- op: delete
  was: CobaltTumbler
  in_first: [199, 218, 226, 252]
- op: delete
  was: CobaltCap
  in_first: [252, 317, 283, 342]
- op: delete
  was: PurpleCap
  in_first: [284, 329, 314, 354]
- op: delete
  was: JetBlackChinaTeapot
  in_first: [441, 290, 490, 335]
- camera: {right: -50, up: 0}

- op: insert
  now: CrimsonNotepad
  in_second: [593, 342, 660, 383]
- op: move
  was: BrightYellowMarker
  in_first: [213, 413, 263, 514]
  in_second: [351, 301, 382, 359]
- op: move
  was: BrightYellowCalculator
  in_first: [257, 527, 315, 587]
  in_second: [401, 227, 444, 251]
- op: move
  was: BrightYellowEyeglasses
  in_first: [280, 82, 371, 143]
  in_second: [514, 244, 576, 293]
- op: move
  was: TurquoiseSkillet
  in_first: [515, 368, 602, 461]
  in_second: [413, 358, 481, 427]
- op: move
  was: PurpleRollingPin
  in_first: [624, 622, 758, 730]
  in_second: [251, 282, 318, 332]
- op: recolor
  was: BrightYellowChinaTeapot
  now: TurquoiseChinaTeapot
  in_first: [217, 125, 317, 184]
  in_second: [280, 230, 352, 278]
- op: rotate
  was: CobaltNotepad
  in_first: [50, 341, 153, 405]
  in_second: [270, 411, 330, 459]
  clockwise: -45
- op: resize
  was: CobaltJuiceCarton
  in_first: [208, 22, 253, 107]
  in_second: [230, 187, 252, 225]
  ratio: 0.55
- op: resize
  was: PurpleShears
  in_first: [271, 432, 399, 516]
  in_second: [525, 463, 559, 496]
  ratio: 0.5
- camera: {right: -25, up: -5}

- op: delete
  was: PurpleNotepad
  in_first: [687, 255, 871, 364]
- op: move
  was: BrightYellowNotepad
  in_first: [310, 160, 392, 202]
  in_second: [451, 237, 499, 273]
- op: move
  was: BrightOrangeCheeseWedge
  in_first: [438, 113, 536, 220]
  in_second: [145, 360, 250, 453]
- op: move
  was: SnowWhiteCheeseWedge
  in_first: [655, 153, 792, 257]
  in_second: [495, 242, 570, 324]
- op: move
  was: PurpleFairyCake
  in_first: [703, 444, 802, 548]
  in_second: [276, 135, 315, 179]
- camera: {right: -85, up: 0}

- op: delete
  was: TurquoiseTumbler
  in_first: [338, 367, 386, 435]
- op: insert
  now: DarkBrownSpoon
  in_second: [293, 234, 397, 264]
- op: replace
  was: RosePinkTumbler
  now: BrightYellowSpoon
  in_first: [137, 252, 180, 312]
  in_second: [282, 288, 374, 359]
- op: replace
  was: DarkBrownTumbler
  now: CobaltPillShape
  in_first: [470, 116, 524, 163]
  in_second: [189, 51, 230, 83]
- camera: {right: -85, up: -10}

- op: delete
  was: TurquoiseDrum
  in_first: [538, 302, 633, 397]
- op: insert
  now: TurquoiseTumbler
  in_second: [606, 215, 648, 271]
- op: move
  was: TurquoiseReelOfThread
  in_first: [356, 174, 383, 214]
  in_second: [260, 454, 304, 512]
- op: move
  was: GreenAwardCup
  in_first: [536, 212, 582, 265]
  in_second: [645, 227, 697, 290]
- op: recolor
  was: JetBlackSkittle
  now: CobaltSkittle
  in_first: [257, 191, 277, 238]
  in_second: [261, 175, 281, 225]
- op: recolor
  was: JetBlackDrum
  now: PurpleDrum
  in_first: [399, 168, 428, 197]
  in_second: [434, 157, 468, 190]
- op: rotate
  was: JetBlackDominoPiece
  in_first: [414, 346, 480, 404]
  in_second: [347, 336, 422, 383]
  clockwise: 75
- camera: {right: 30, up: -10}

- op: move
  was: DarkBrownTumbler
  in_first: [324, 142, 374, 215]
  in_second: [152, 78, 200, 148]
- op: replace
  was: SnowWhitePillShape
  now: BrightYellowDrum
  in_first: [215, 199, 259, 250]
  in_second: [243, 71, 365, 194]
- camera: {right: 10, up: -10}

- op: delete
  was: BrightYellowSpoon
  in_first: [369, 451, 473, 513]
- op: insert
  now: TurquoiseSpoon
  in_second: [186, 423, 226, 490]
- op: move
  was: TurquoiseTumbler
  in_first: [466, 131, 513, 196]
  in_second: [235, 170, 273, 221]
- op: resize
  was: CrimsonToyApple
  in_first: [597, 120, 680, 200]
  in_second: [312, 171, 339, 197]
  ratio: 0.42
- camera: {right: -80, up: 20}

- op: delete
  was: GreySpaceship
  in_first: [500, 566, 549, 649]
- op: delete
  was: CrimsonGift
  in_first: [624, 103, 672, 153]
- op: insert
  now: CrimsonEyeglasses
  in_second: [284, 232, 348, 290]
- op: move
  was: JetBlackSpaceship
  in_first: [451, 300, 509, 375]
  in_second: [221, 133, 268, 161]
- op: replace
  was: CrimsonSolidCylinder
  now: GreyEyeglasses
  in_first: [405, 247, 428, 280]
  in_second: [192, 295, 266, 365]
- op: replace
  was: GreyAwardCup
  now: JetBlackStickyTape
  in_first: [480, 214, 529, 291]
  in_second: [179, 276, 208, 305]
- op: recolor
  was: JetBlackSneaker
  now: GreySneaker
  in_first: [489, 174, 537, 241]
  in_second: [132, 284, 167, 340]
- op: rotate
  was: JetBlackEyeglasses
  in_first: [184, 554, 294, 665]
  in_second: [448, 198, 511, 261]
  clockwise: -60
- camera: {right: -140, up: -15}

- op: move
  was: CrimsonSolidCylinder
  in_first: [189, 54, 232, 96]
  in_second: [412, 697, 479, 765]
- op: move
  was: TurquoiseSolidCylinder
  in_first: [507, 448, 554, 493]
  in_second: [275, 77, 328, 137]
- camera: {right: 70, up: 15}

■ Goal of the exercise: Look above for the line holding "was: GreySpaceship" and the line holding "in_first: [189, 54, 232, 96]", then output exactly those two lines and every line between them, nothing more.

■ Answer for the task:
  was: GreySpaceship
  in_first: [500, 566, 549, 649]
- op: delete
  was: CrimsonGift
  in_first: [624, 103, 672, 153]
- op: insert
  now: CrimsonEyeglasses
  in_second: [284, 232, 348, 290]
- op: move
  was: JetBlackSpaceship
  in_first: [451, 300, 509, 375]
  in_second: [221, 133, 268, 161]
- op: replace
  was: CrimsonSolidCylinder
  now: GreyEyeglasses
  in_first: [405, 247, 428, 280]
  in_second: [192, 295, 266, 365]
- op: replace
  was: GreyAwardCup
  now: JetBlackStickyTape
  in_first: [480, 214, 529, 291]
  in_second: [179, 276, 208, 305]
- op: recolor
  was: JetBlackSneaker
  now: GreySneaker
  in_first: [489, 174, 537, 241]
  in_second: [132, 284, 167, 340]
- op: rotate
  was: JetBlackEyeglasses
  in_first: [184, 554, 294, 665]
  in_second: [448, 198, 511, 261]
  clockwise: -60
- camera: {right: -140, up: -15}

- op: move
  was: CrimsonSolidCylinder
  in_first: [189, 54, 232, 96]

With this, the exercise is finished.